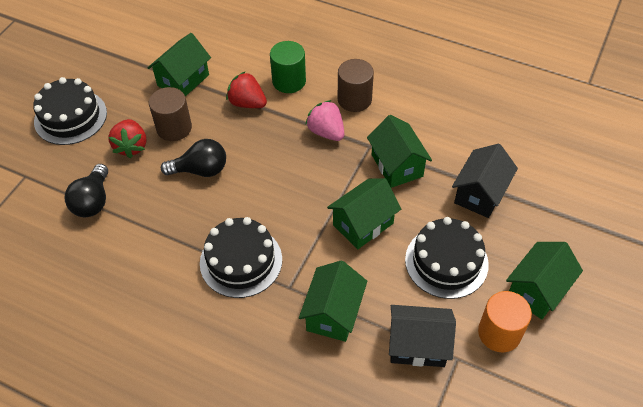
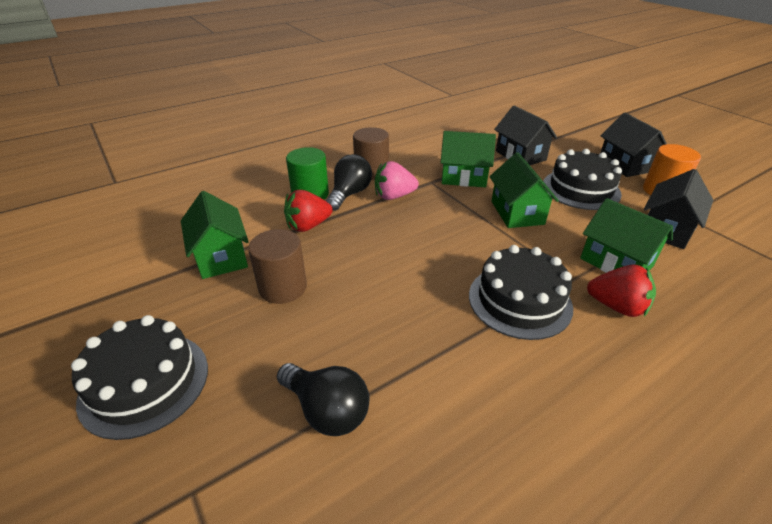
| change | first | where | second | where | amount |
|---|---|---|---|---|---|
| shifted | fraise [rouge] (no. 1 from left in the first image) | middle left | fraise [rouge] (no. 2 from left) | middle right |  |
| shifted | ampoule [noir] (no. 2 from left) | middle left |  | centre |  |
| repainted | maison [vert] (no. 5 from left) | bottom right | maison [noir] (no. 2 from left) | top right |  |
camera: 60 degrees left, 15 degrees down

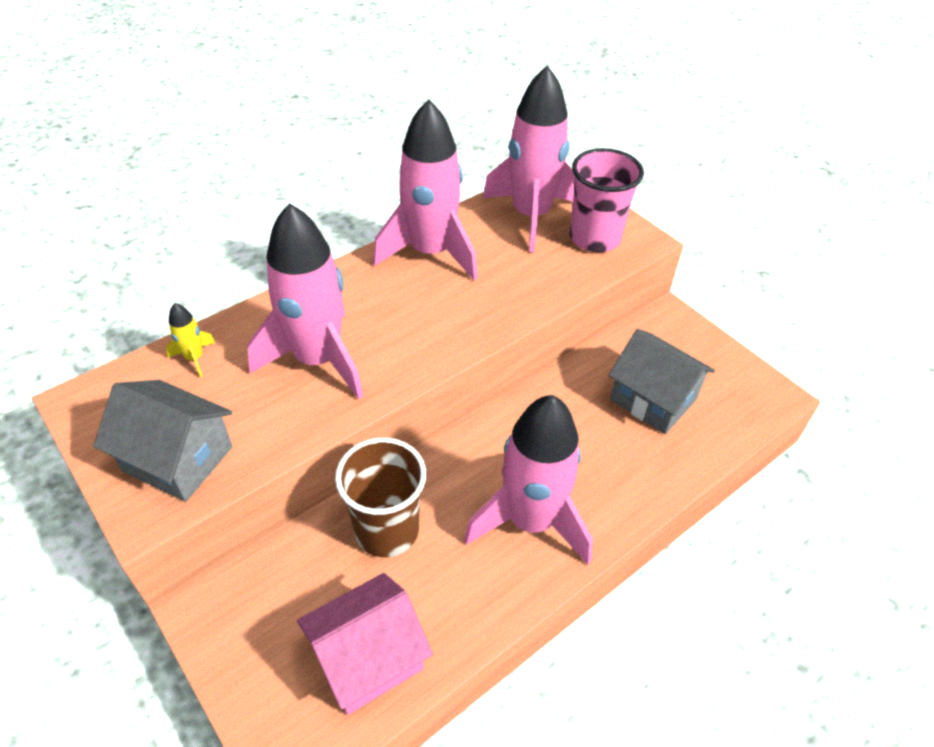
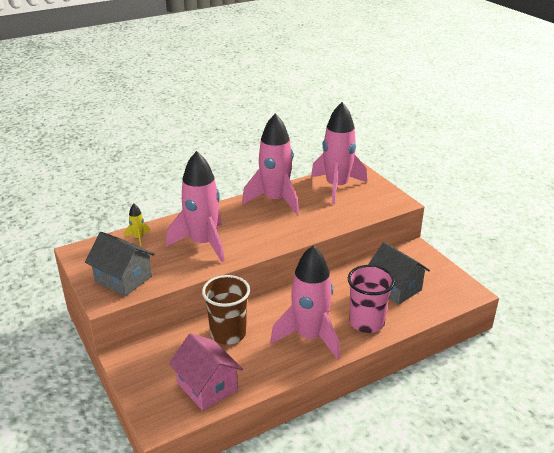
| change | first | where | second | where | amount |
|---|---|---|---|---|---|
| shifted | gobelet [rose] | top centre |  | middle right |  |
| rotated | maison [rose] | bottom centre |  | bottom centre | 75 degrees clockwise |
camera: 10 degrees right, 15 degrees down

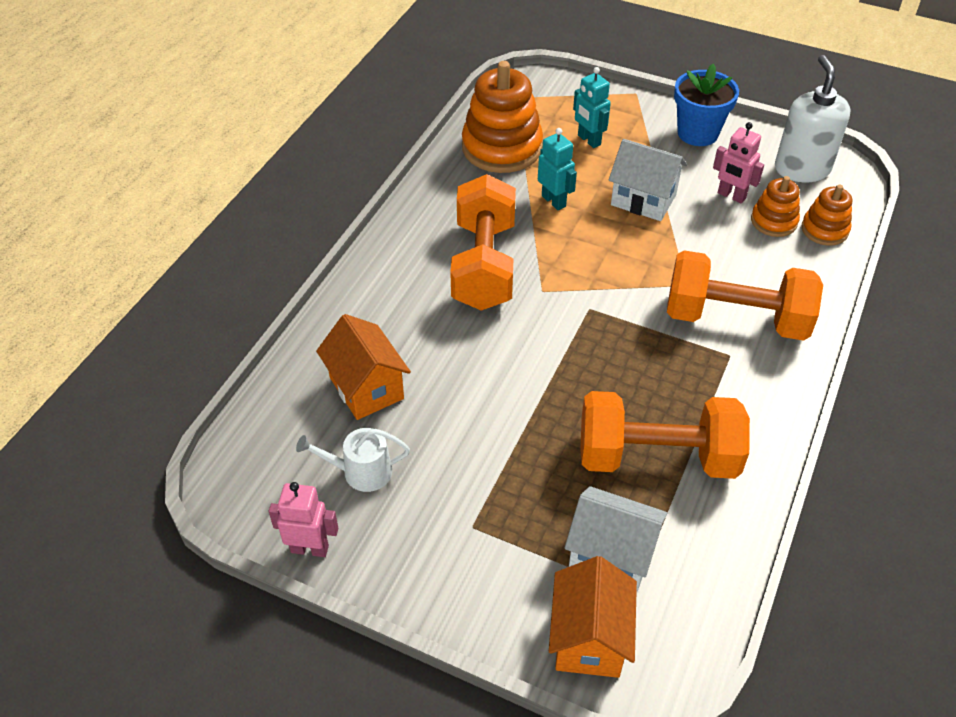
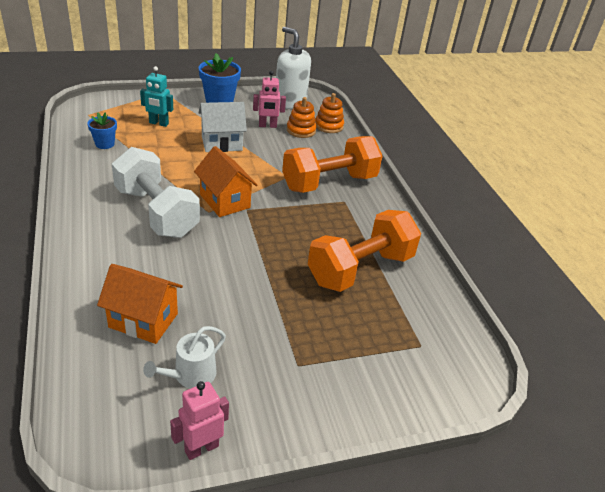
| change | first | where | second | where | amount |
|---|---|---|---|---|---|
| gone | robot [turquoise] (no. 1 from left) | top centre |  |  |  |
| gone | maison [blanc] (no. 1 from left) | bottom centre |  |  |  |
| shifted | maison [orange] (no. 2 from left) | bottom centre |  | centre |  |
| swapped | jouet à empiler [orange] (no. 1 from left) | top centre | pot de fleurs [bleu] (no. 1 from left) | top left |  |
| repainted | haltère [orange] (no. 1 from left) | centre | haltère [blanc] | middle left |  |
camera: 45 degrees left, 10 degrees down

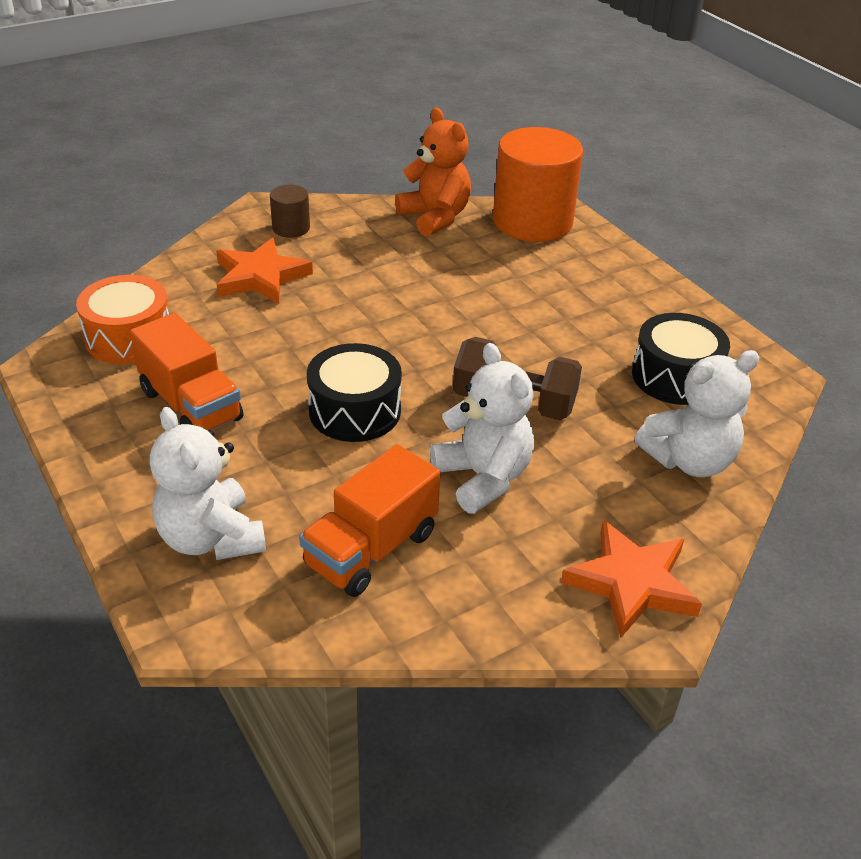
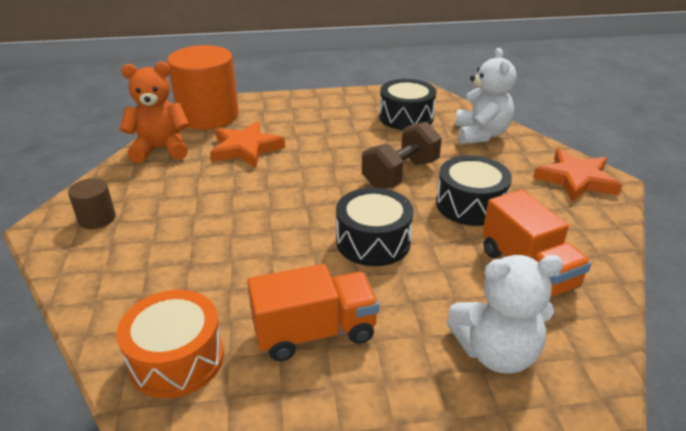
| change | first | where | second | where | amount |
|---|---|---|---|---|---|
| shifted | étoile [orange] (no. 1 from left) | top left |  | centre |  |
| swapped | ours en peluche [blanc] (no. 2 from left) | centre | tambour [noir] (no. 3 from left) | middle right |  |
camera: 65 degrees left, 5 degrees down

☆ ☆ ☆ ☆ ☆ ☆ ☆

Instructions to follow:
Excluding the images, copy all of the material above verbatim.

Written response:
| change | first | where | second | where | amount |
|---|---|---|---|---|---|
| shifted | fraise [rouge] (no. 1 from left in the first image) | middle left | fraise [rouge] (no. 2 from left) | middle right |  |
| shifted | ampoule [noir] (no. 2 from left) | middle left |  | centre |  |
| repainted | maison [vert] (no. 5 from left) | bottom right | maison [noir] (no. 2 from left) | top right |  |
camera: 60 degrees left, 15 degrees down

| change | first | where | second | where | amount |
|---|---|---|---|---|---|
| shifted | gobelet [rose] | top centre |  | middle right |  |
| rotated | maison [rose] | bottom centre |  | bottom centre | 75 degrees clockwise |
camera: 10 degrees right, 15 degrees down

| change | first | where | second | where | amount |
|---|---|---|---|---|---|
| gone | robot [turquoise] (no. 1 from left) | top centre |  |  |  |
| gone | maison [blanc] (no. 1 from left) | bottom centre |  |  |  |
| shifted | maison [orange] (no. 2 from left) | bottom centre |  | centre |  |
| swapped | jouet à empiler [orange] (no. 1 from left) | top centre | pot de fleurs [bleu] (no. 1 from left) | top left |  |
| repainted | haltère [orange] (no. 1 from left) | centre | haltère [blanc] | middle left |  |
camera: 45 degrees left, 10 degrees down

| change | first | where | second | where | amount |
|---|---|---|---|---|---|
| shifted | étoile [orange] (no. 1 from left) | top left |  | centre |  |
| swapped | ours en peluche [blanc] (no. 2 from left) | centre | tambour [noir] (no. 3 from left) | middle right |  |
camera: 65 degrees left, 5 degrees down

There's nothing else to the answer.